Please copy, exactly as they appear below, the lines from the one containing "orange cutting board [535,188,637,239]" through the one containing "purple pot [678,214,763,289] -> none".

:: Records for processing ::
= = = = = = =
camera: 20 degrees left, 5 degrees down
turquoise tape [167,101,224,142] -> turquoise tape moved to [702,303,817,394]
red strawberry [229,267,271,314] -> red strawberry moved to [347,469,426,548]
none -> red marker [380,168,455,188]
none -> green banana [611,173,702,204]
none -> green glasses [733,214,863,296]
= = = = = = =
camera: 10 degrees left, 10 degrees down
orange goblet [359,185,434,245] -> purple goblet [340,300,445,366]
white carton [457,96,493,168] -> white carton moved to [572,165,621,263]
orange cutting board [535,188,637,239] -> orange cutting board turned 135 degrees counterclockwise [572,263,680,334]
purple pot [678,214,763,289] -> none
= = = = = = =
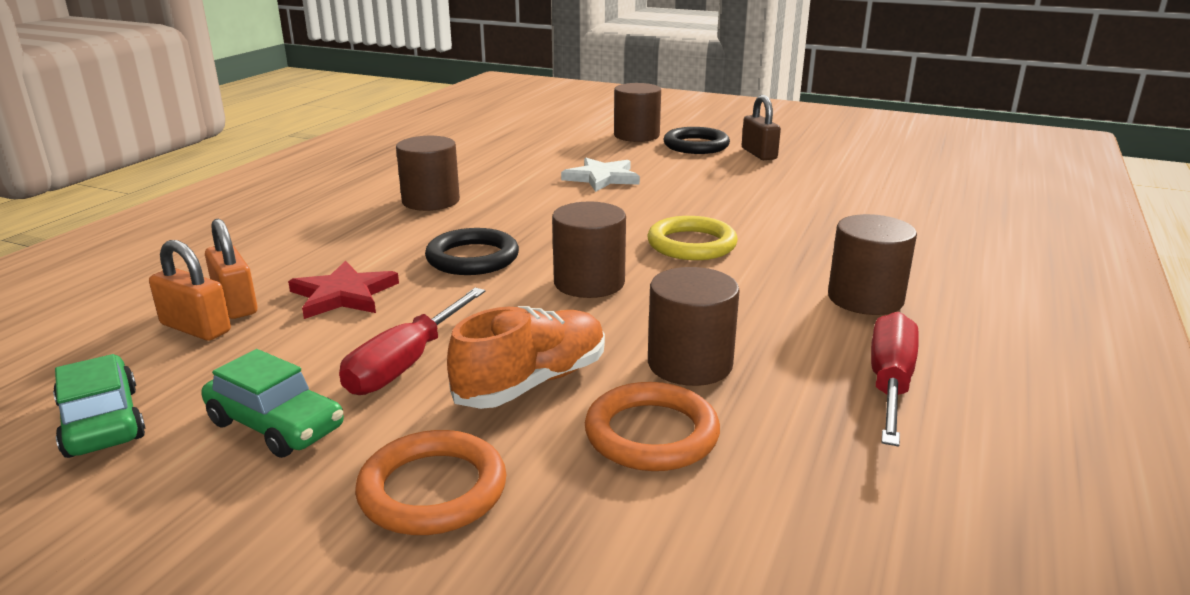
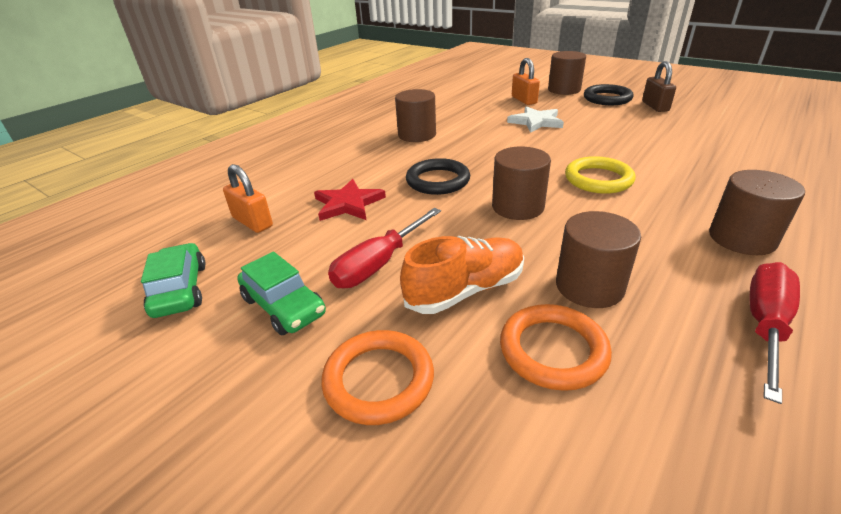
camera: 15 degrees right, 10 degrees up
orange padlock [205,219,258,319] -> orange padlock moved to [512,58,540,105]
= = = = = = =
:: Written response ::
orange cutting board [535,188,637,239] -> orange cutting board turned 135 degrees counterclockwise [572,263,680,334]
purple pot [678,214,763,289] -> none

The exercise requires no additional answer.